— Work to complete —
For the listing below, return the line containing "(637, 242) = (461, 568): green house -> none", the line containing "(905, 225) = (173, 568): grey", and all lines in between, exactly as written and nothing else.

— Information supplied —
----------

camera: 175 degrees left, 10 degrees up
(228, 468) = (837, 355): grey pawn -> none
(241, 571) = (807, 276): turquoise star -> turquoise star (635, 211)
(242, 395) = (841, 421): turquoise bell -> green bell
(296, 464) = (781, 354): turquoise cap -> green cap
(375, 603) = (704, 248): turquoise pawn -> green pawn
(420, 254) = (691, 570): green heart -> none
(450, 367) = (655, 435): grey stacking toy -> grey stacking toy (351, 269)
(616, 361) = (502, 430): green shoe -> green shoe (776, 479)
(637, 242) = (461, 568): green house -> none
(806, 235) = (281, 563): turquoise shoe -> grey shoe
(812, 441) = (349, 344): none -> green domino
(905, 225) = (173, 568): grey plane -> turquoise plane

----------

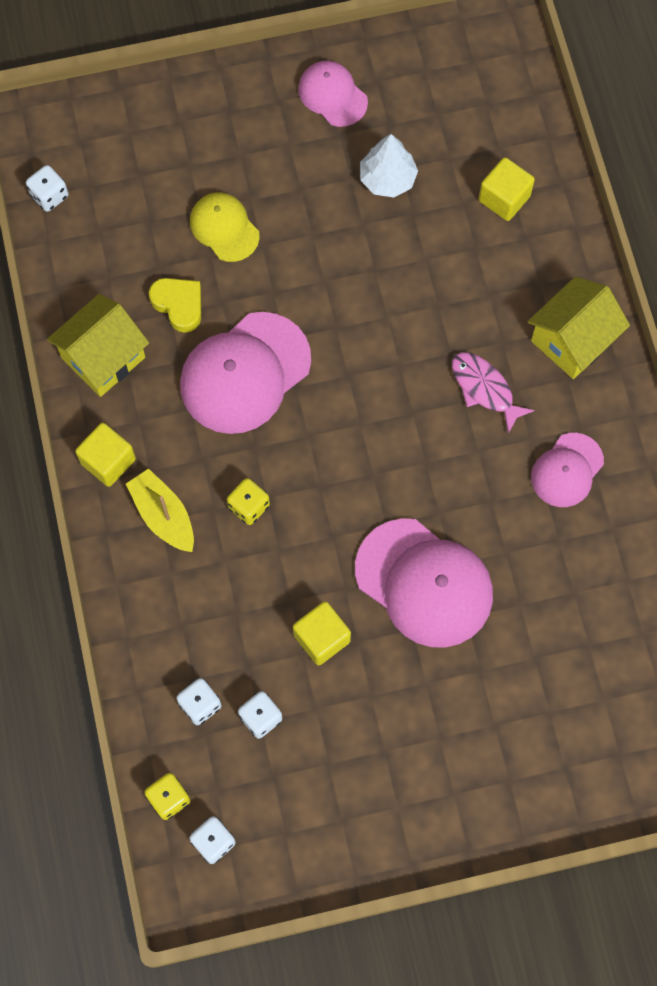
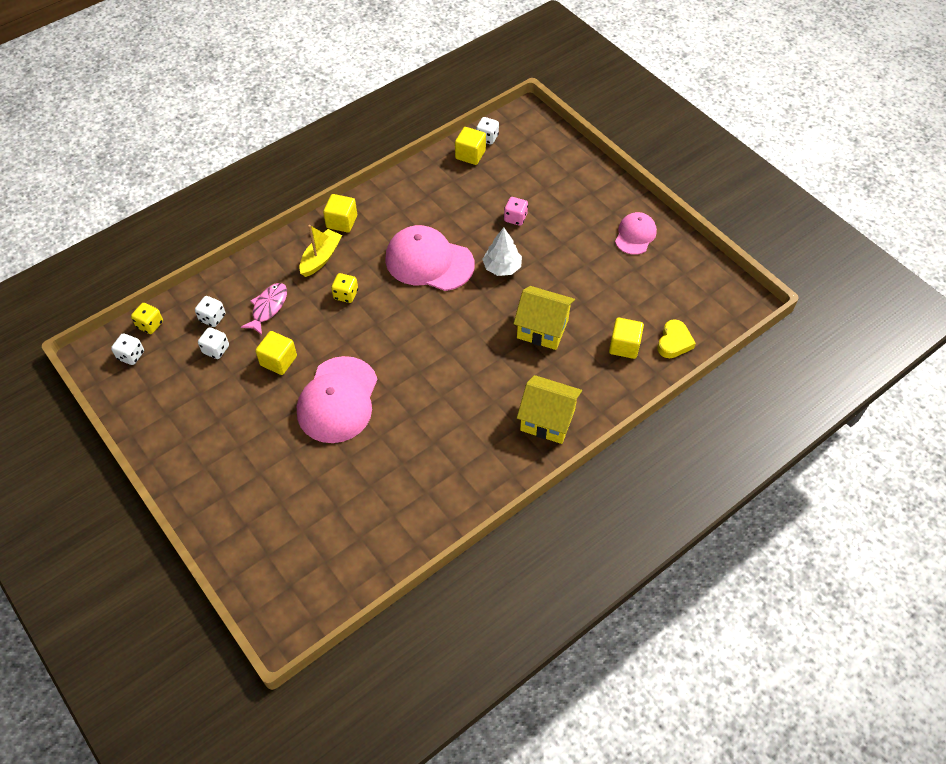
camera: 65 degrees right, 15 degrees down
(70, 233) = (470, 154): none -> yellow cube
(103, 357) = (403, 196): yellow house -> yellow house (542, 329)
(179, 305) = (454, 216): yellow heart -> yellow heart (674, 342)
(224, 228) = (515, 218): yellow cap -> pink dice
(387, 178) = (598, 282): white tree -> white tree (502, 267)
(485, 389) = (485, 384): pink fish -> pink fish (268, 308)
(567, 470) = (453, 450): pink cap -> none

----------

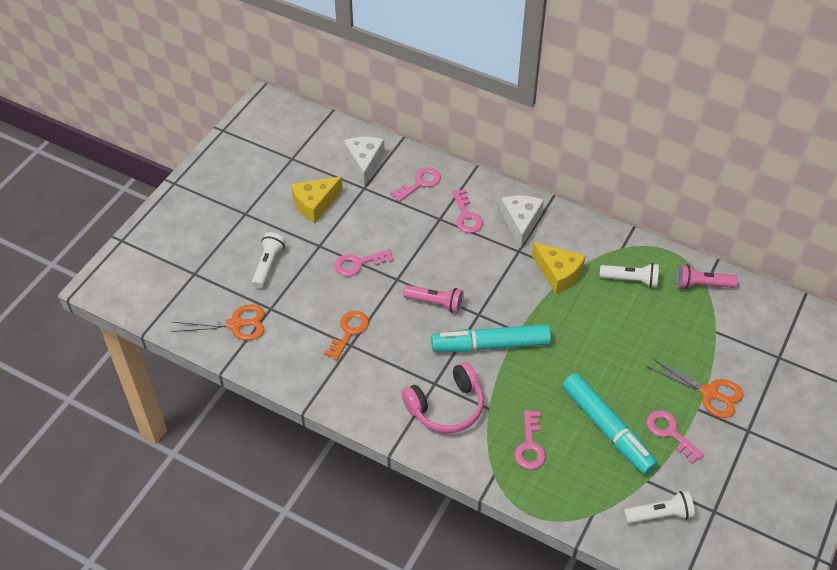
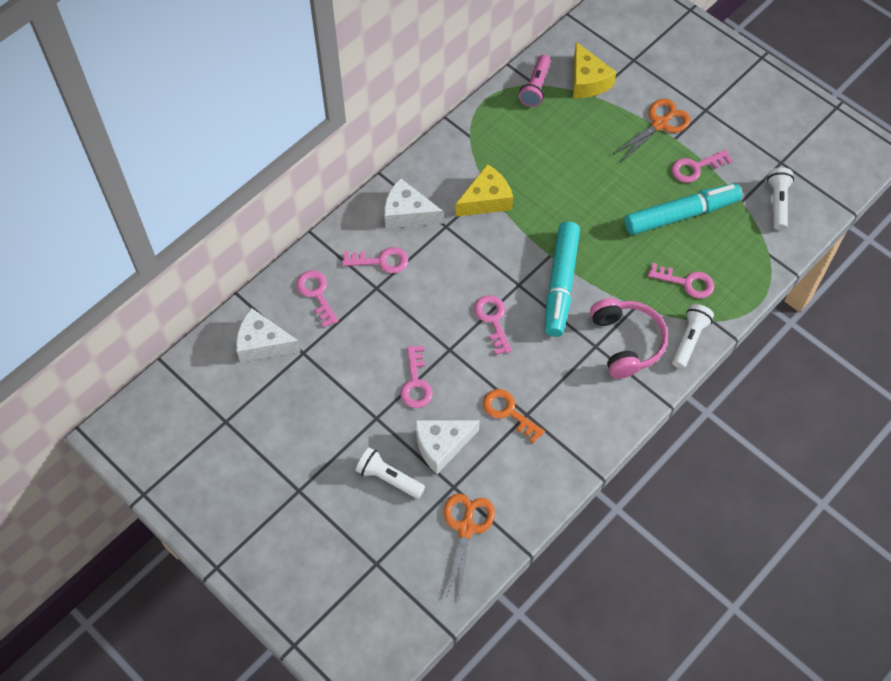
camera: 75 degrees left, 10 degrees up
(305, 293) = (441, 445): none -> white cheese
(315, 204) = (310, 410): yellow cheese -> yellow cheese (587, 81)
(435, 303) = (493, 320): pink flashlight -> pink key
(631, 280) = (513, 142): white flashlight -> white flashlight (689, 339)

----------

— Written reply —
(637, 242) = (461, 568): green house -> none
(806, 235) = (281, 563): turquoise shoe -> grey shoe
(812, 441) = (349, 344): none -> green domino
(905, 225) = (173, 568): grey plane -> turquoise plane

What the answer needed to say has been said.